» WHAT TO DO: Return all lines in the material below that contain "DIGITS".

» AVAILABLE DATA:

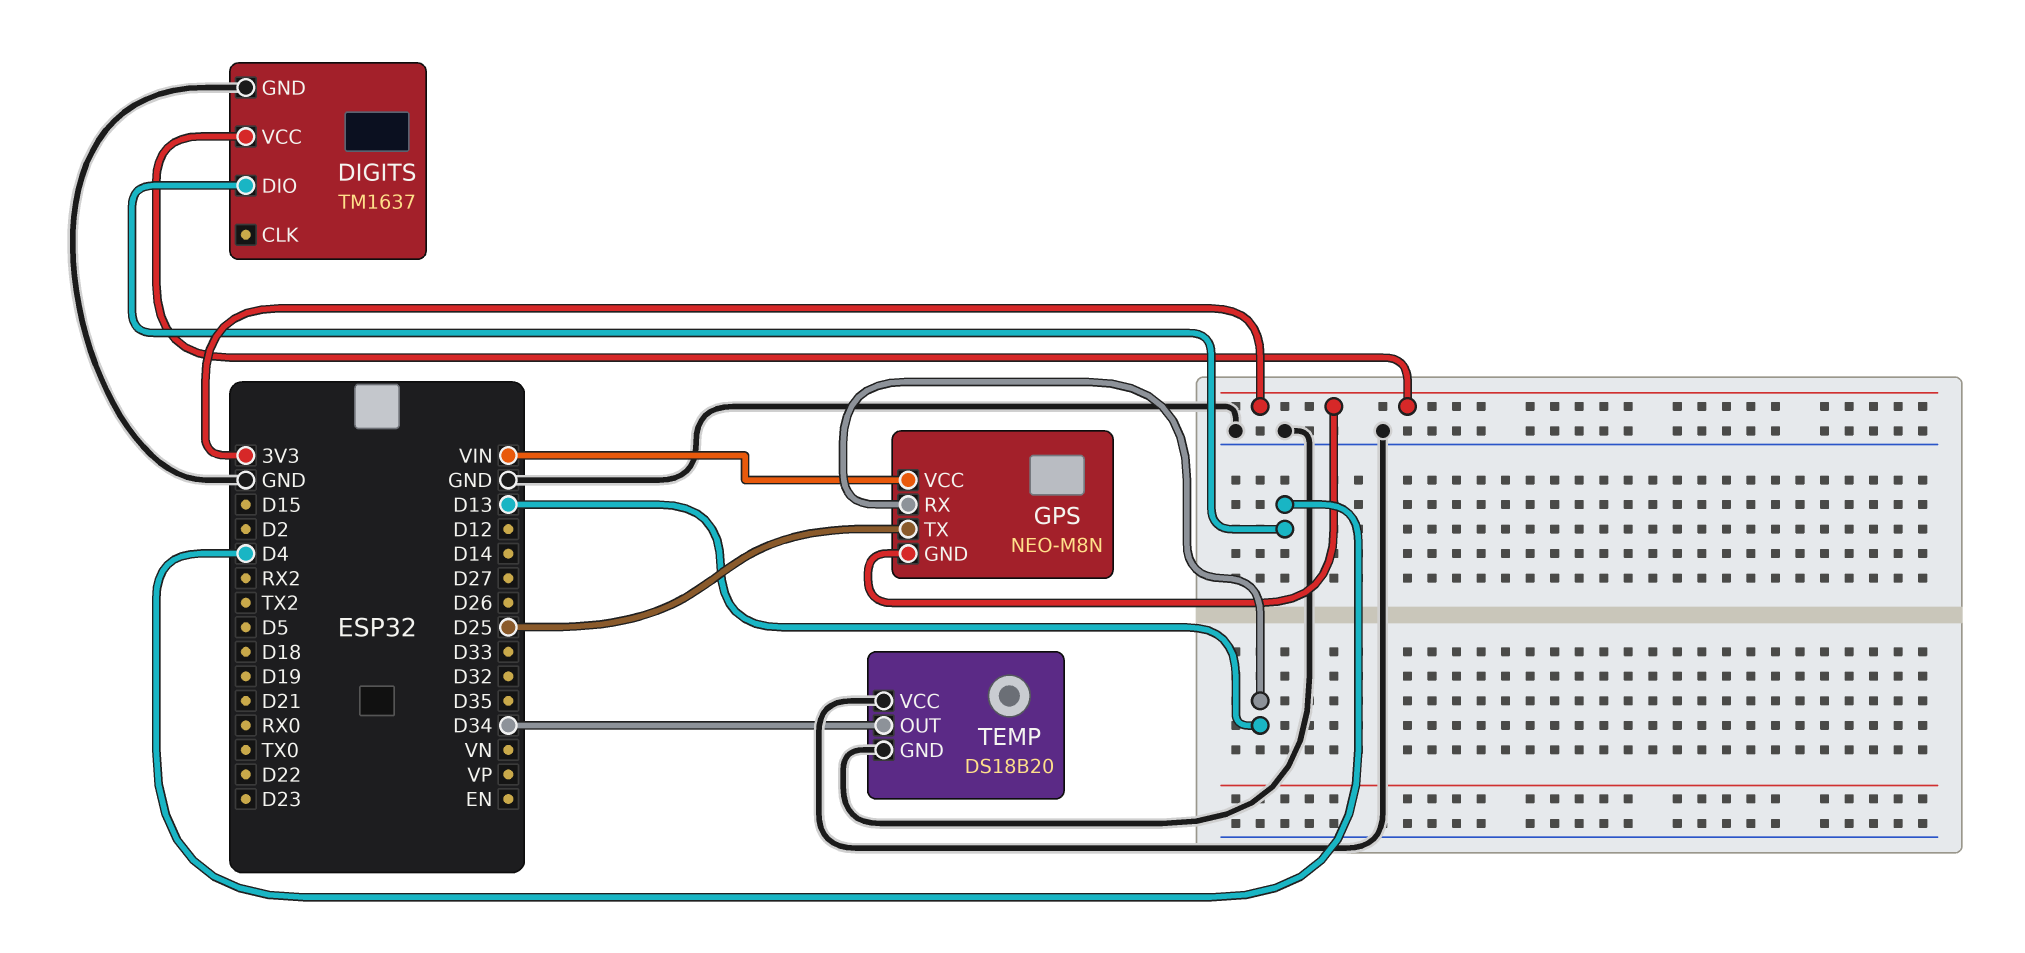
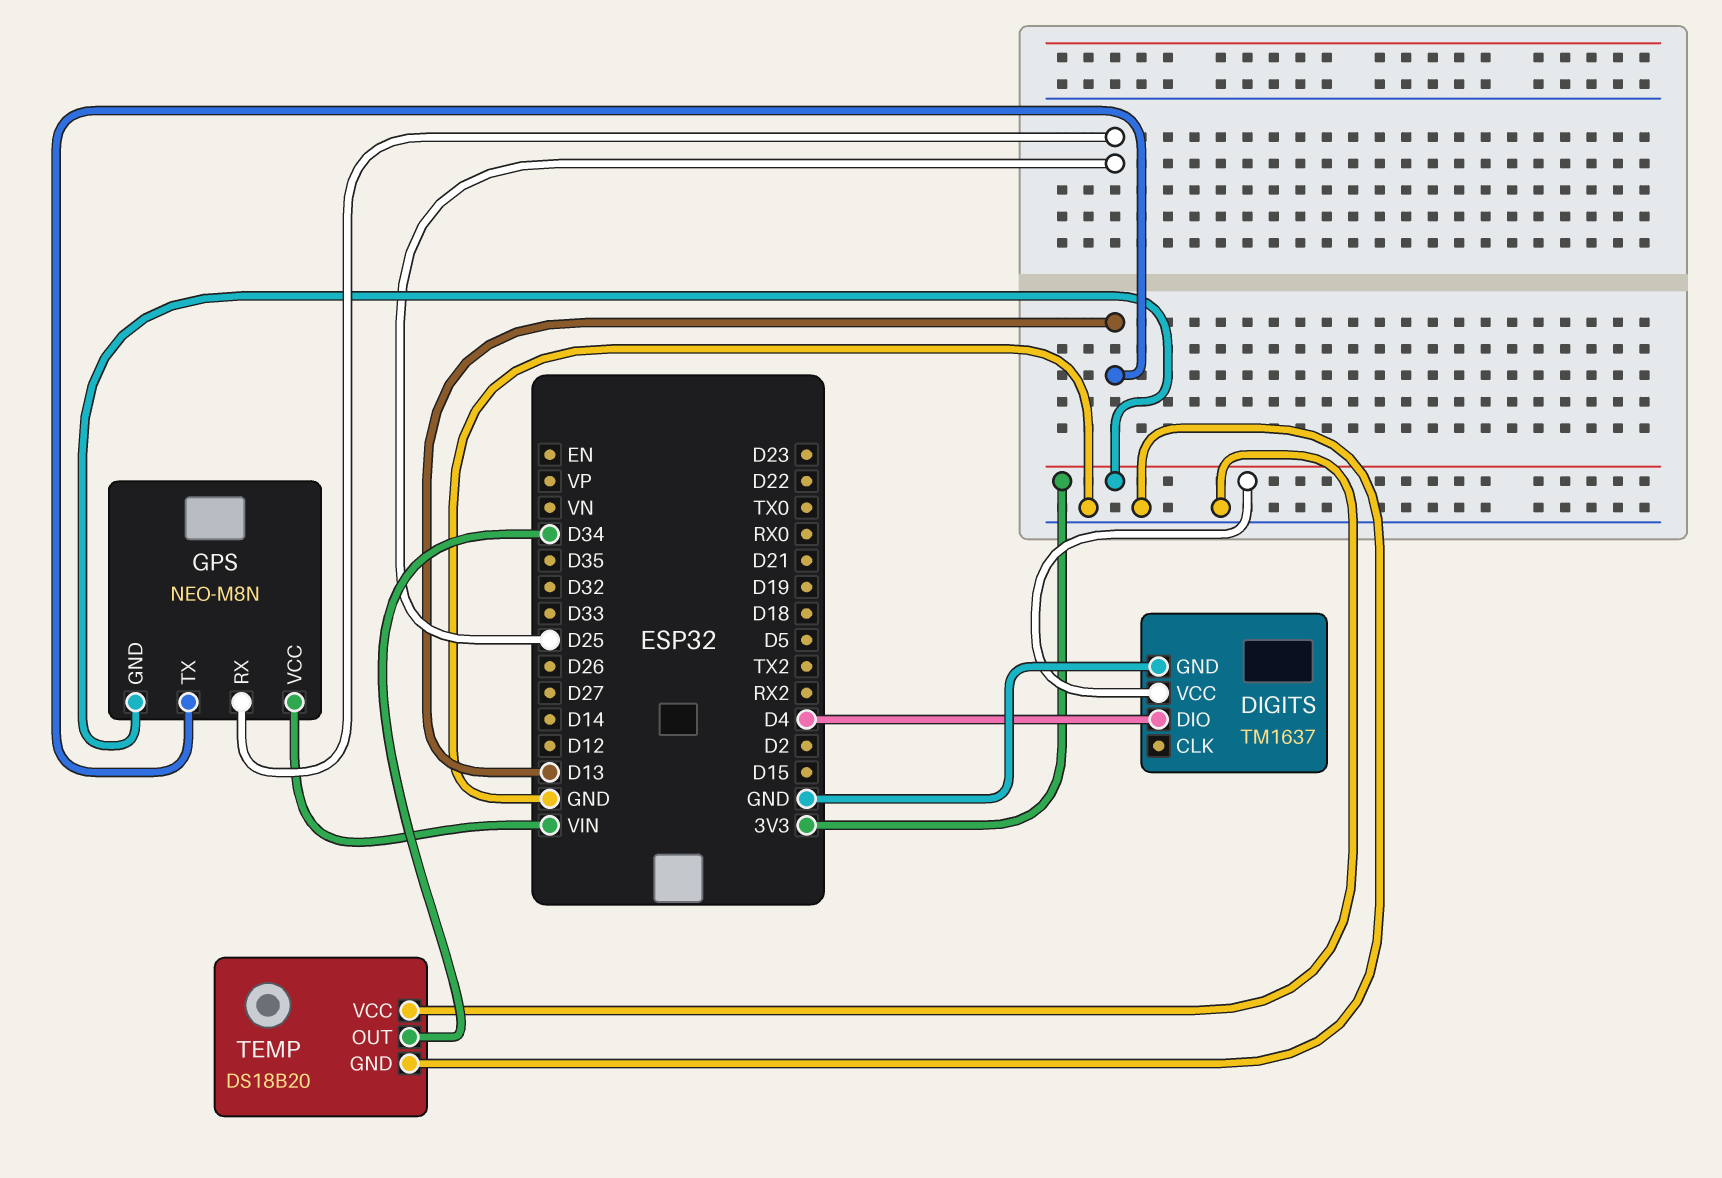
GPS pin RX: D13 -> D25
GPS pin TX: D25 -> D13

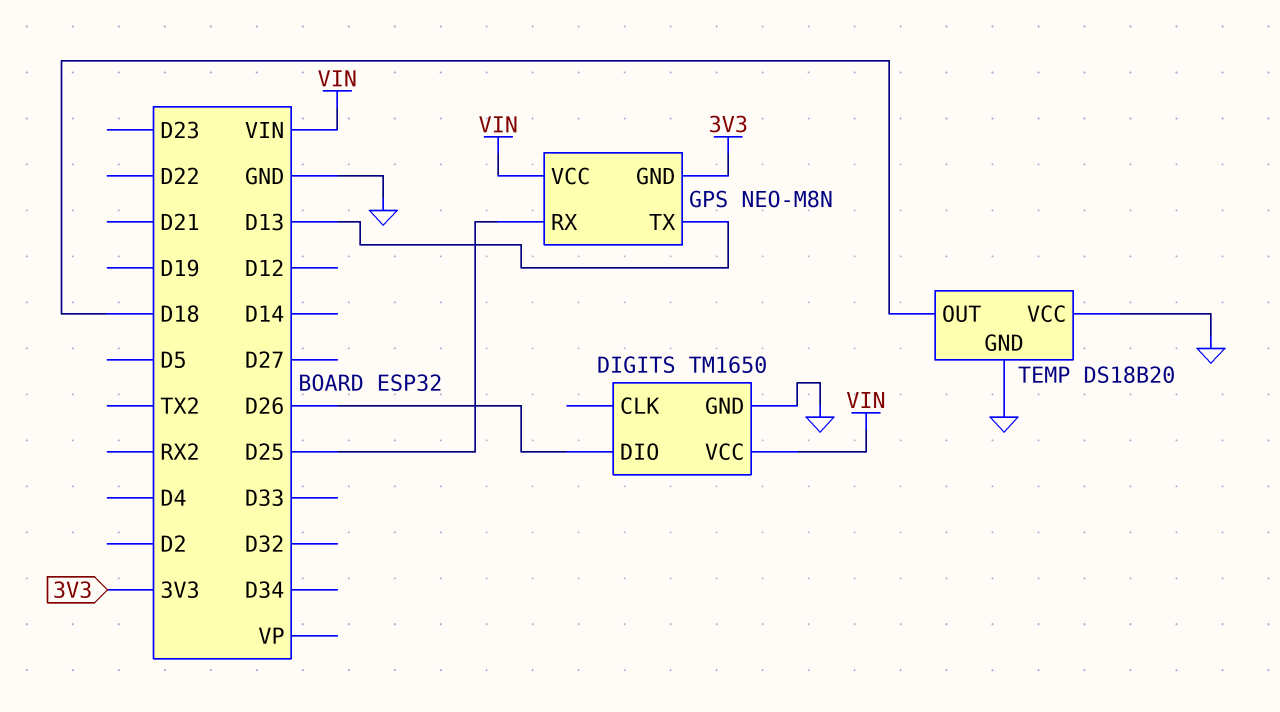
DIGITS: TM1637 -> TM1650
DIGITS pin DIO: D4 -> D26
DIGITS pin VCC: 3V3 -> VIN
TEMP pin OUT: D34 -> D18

» WRITTEN RESPONSE:
DIGITS: TM1637 -> TM1650
DIGITS pin DIO: D4 -> D26
DIGITS pin VCC: 3V3 -> VIN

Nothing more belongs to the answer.